--- Directive ---
Repeat the lines of the listing below exactly, starting at the line that contains "Here is an image." and running through the last line, both included, and only those.

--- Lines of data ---
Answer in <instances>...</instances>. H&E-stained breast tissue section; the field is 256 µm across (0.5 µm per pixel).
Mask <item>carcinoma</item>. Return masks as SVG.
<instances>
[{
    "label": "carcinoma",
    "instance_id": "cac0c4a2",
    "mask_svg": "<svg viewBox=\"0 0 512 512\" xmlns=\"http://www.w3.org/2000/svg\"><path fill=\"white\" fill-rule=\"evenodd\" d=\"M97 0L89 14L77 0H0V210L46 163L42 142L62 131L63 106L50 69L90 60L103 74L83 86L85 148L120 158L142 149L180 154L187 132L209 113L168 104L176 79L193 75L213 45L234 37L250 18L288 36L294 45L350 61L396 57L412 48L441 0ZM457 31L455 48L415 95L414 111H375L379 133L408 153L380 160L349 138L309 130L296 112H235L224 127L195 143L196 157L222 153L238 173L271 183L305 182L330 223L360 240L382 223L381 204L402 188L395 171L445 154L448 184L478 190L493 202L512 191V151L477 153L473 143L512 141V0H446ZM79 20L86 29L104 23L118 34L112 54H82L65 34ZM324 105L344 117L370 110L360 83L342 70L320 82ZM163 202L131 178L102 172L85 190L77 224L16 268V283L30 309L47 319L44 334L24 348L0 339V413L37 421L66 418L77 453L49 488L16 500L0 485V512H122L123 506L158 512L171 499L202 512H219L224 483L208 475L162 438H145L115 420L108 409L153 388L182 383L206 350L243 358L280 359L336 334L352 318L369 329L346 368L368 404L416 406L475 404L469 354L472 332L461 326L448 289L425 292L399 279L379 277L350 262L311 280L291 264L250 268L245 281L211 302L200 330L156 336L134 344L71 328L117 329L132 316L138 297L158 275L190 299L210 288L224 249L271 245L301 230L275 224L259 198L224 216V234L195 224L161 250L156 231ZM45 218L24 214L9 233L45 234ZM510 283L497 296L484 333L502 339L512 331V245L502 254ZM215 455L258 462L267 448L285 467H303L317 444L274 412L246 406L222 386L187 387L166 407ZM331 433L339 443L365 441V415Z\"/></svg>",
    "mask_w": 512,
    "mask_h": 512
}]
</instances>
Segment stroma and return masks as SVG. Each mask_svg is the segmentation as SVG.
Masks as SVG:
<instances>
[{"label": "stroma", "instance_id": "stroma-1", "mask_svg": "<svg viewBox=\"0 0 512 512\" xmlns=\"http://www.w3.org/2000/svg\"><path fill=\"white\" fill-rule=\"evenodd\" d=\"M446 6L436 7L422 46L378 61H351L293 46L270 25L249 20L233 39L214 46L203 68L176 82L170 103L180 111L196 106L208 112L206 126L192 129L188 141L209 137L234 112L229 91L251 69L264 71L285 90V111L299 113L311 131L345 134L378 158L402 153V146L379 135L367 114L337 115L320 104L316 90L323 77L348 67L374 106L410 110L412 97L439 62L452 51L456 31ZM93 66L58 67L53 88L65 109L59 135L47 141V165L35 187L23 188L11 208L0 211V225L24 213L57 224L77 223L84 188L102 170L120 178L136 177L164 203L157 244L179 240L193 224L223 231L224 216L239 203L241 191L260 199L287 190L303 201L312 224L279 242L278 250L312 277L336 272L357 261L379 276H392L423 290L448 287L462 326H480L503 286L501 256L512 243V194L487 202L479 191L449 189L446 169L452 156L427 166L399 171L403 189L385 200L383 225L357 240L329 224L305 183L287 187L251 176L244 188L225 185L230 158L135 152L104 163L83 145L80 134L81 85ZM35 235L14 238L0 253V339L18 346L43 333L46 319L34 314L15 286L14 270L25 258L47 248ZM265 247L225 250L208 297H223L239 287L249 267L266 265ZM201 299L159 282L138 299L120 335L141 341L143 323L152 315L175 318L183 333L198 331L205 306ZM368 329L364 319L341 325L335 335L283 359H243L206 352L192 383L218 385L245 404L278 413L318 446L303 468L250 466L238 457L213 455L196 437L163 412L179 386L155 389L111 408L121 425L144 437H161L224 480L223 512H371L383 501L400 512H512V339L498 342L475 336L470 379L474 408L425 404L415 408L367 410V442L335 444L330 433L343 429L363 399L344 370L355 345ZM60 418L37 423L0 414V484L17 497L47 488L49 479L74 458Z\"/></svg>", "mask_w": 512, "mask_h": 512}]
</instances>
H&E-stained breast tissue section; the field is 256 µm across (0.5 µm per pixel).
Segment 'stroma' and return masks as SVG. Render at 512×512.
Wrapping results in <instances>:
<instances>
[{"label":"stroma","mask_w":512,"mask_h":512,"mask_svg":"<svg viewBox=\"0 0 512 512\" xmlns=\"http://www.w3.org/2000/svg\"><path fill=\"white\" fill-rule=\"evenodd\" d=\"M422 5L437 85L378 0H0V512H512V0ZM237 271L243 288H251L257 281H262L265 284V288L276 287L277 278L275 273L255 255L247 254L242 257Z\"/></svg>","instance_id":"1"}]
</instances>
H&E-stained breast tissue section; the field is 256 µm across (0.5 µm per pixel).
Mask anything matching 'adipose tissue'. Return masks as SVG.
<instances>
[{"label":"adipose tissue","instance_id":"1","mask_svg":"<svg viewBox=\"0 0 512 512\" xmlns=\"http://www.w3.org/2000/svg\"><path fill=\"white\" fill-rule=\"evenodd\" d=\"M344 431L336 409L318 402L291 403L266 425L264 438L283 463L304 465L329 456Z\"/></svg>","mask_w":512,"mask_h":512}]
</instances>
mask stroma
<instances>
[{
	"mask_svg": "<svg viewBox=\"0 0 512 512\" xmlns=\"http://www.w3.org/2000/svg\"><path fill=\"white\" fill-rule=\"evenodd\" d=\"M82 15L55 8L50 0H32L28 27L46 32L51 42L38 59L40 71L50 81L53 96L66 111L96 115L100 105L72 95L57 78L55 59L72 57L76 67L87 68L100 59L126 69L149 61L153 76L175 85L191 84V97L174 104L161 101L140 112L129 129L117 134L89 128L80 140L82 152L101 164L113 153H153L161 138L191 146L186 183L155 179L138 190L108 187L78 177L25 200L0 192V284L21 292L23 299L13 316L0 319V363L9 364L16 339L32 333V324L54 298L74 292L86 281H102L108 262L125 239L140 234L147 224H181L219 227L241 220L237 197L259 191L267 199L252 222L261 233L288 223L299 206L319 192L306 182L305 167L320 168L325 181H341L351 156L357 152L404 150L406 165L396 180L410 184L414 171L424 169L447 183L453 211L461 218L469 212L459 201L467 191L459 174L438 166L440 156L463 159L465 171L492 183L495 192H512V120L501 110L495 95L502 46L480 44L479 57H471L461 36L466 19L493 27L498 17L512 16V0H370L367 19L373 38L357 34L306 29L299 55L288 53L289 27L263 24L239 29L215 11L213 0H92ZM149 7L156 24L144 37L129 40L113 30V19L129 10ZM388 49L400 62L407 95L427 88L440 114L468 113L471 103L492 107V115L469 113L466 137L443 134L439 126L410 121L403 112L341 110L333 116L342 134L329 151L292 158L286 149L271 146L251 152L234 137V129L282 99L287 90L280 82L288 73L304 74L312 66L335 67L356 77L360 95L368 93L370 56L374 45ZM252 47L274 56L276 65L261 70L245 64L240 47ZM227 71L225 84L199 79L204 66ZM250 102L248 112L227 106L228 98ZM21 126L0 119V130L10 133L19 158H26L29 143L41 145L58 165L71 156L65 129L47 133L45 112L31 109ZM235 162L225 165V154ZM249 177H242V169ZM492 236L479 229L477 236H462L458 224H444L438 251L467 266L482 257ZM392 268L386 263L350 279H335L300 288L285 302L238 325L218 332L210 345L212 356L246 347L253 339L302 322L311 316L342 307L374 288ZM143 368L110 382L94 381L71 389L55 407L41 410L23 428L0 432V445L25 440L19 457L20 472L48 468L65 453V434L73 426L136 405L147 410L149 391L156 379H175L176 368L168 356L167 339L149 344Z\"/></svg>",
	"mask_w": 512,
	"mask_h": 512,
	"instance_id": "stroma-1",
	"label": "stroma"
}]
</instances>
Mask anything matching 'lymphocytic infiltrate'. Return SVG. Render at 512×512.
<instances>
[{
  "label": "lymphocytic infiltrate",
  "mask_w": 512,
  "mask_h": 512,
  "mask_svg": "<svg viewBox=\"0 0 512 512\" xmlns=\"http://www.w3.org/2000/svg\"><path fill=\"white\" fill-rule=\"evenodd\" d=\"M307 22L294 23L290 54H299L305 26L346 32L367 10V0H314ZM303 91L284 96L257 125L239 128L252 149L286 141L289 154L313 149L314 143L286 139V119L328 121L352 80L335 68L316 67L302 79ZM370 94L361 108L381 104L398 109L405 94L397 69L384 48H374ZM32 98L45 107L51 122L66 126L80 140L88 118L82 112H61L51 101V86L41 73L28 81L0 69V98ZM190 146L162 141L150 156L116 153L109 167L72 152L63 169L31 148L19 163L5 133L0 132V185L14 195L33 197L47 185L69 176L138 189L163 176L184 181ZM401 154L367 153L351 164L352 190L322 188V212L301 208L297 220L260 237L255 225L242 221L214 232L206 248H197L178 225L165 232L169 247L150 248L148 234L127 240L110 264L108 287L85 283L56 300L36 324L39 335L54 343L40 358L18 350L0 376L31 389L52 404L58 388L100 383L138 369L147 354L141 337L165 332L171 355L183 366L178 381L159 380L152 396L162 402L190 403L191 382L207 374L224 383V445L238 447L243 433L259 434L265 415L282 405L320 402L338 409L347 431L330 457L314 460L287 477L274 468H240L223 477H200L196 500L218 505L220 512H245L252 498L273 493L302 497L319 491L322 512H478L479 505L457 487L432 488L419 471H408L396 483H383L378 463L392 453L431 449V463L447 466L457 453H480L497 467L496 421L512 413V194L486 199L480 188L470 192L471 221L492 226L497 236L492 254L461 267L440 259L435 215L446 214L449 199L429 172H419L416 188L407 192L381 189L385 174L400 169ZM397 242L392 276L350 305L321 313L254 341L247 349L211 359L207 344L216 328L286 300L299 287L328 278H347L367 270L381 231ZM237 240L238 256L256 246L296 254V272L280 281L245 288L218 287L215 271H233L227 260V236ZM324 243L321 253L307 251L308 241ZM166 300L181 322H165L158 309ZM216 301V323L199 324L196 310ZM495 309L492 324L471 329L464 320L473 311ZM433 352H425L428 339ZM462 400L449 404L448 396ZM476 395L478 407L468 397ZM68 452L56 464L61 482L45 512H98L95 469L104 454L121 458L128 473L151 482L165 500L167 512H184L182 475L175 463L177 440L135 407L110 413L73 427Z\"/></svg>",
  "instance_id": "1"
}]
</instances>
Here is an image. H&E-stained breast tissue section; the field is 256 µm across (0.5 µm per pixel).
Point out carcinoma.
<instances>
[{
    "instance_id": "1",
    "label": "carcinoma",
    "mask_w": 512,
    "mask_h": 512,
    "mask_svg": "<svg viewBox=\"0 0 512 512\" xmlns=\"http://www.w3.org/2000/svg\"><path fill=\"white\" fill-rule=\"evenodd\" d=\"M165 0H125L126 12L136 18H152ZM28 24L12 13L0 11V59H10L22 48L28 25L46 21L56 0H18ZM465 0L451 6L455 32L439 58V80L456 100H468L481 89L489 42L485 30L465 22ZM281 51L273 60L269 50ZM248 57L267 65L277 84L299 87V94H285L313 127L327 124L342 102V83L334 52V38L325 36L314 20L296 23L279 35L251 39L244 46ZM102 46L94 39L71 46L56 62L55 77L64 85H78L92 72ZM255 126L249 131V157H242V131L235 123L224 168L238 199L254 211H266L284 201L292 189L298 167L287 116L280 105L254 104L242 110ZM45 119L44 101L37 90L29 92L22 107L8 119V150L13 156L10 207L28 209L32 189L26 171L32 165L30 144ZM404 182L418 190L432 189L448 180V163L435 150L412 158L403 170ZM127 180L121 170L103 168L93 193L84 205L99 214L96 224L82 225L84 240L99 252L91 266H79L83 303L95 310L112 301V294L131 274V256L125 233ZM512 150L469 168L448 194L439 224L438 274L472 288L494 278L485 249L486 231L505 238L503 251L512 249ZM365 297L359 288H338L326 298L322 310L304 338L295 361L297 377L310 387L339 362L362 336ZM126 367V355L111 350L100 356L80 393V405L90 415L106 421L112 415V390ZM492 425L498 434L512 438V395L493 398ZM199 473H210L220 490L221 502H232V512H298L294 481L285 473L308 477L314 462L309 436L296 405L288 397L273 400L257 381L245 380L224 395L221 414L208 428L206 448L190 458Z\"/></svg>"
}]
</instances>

--- Exercise solution ---
Here is an image. H&E-stained breast tissue section; the field is 256 µm across (0.5 µm per pixel).
Point out carcinoma.
<instances>
[{
    "instance_id": "1",
    "label": "carcinoma",
    "mask_w": 512,
    "mask_h": 512,
    "mask_svg": "<svg viewBox=\"0 0 512 512\" xmlns=\"http://www.w3.org/2000/svg\"><path fill=\"white\" fill-rule=\"evenodd\" d=\"M165 0H125L126 12L136 18H152ZM28 24L12 13L0 11V59H10L22 48L28 25L46 21L56 0H18ZM465 0L451 6L455 32L439 58V80L456 100H468L481 89L489 42L485 30L465 22ZM281 51L273 60L269 50ZM248 57L267 65L277 84L299 87V94H285L313 127L327 124L342 102V83L334 52V38L325 36L314 20L296 23L279 35L251 39L244 46ZM102 46L94 39L71 46L56 62L55 77L64 85H78L92 72ZM255 126L249 131V157H242V131L235 123L224 168L238 199L254 211H266L284 201L292 189L298 167L287 116L280 105L254 104L242 110ZM45 119L44 101L37 90L29 92L22 107L8 119V150L13 156L10 207L28 209L32 189L26 171L32 165L30 144ZM404 182L418 190L432 189L448 180V163L435 150L412 158L403 170ZM127 180L121 170L103 168L93 193L84 205L99 214L96 224L82 225L84 240L99 252L91 266H79L83 303L95 310L112 301V294L131 274V256L125 233ZM512 150L469 168L448 194L439 224L438 274L472 288L494 278L485 249L486 231L505 238L503 251L512 249ZM365 297L359 288H338L326 298L322 310L304 338L295 361L297 377L310 387L339 362L362 336ZM126 367V355L111 350L100 356L80 393V405L90 415L106 421L112 415V390ZM492 425L498 434L512 438V395L493 398ZM199 473H210L220 490L221 502H232V512H298L294 481L285 473L308 477L314 462L309 436L296 405L288 397L273 400L257 381L245 380L224 395L221 414L208 428L206 448L190 458Z\"/></svg>"
}]
</instances>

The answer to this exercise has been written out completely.